Which lines in the data below contain the string "blue"? Show each one.

DATA SUPPLIED →
>>>

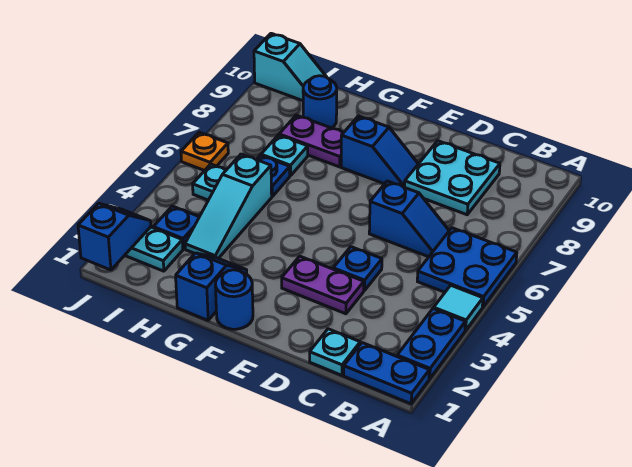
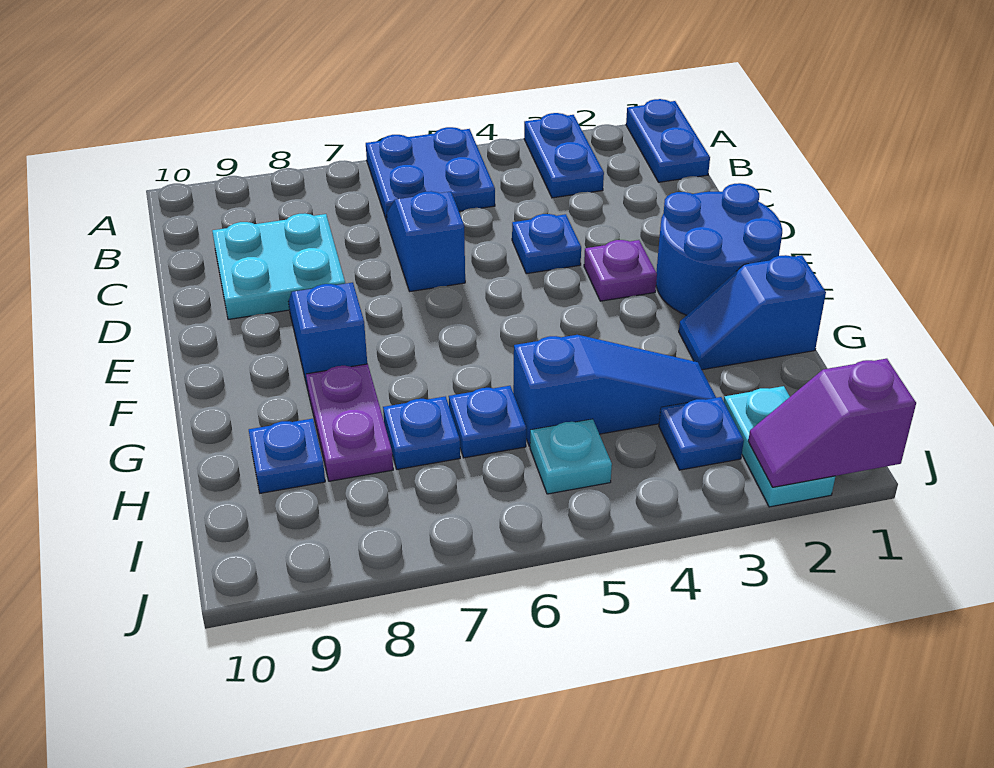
blue 1x2 plate [397,309,465,379] -> blue 1x2 plate turned to [524,113,604,198]
cyan 1x1 tile [434,285,483,331] -> none
cyan 1x1 plate [310,329,360,375] -> none
purple 1x2 plate [282,256,364,314] -> purple 1x1 plate [584,240,657,301]
blue 1x1 round brick [215,270,253,329] -> blue 2x2 round brick [656,183,782,315]
cyan 1x3 slope [185,154,272,258] -> blue 1x3 slope [513,335,716,446]
cyan 1x1 plate [261,135,308,176] -> blue 1x1 plate [383,397,460,469]
blue 1x1 round brick [303,76,337,128] -> blue 1x1 plate [249,419,325,493]
cyan 1x2 slope [254,33,326,101] -> none
blue 1x2 slope [78,203,151,270] -> purple 1x2 slope [748,359,916,487]
orange 1x1 plate [181,132,228,171] -> none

<<<

TASK SOLUTION →
blue 1x2 plate [397,309,465,379] -> blue 1x2 plate turned to [524,113,604,198]
blue 1x1 round brick [215,270,253,329] -> blue 2x2 round brick [656,183,782,315]
cyan 1x3 slope [185,154,272,258] -> blue 1x3 slope [513,335,716,446]
cyan 1x1 plate [261,135,308,176] -> blue 1x1 plate [383,397,460,469]
blue 1x1 round brick [303,76,337,128] -> blue 1x1 plate [249,419,325,493]
blue 1x2 slope [78,203,151,270] -> purple 1x2 slope [748,359,916,487]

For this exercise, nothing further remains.